- _Your task_: Below are entries. Give back exactly the lines from the one containing "orange hexagon: (412, 371)" through the one containing "purple triangle: (54, 61) -> (65, 46), moved", inclusive, without the pictures.

- _Data records_:

++++++++

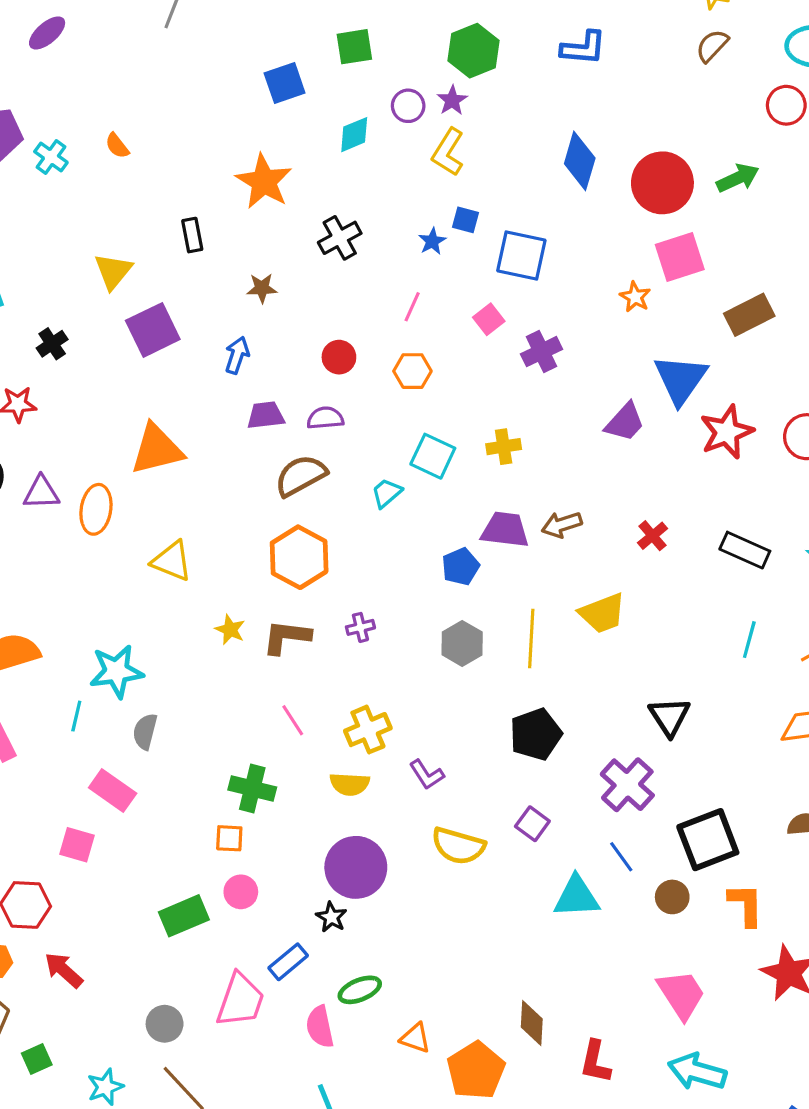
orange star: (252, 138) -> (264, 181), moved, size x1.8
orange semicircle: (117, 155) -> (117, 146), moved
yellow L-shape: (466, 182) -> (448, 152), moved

++++++++

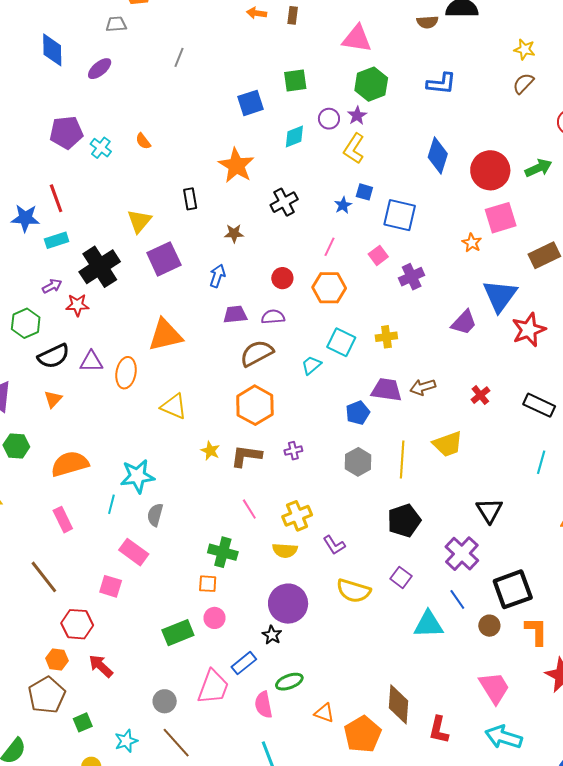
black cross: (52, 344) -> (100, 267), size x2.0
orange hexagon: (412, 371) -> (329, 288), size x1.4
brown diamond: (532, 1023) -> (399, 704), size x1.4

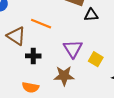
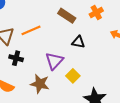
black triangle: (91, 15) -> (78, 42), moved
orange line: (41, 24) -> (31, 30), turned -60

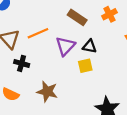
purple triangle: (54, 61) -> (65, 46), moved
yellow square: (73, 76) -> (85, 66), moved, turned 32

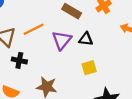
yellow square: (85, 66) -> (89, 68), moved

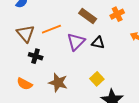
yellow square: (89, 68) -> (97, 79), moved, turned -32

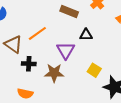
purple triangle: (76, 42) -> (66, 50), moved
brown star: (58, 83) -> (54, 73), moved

++++++++

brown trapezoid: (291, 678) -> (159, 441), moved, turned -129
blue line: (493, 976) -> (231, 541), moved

++++++++

- _Solution for this exercise_:
orange hexagon: (412, 371) -> (329, 288), size x1.4
brown diamond: (532, 1023) -> (399, 704), size x1.4

black triangle: (91, 15) -> (78, 42), moved
orange line: (41, 24) -> (31, 30), turned -60

purple triangle: (54, 61) -> (65, 46), moved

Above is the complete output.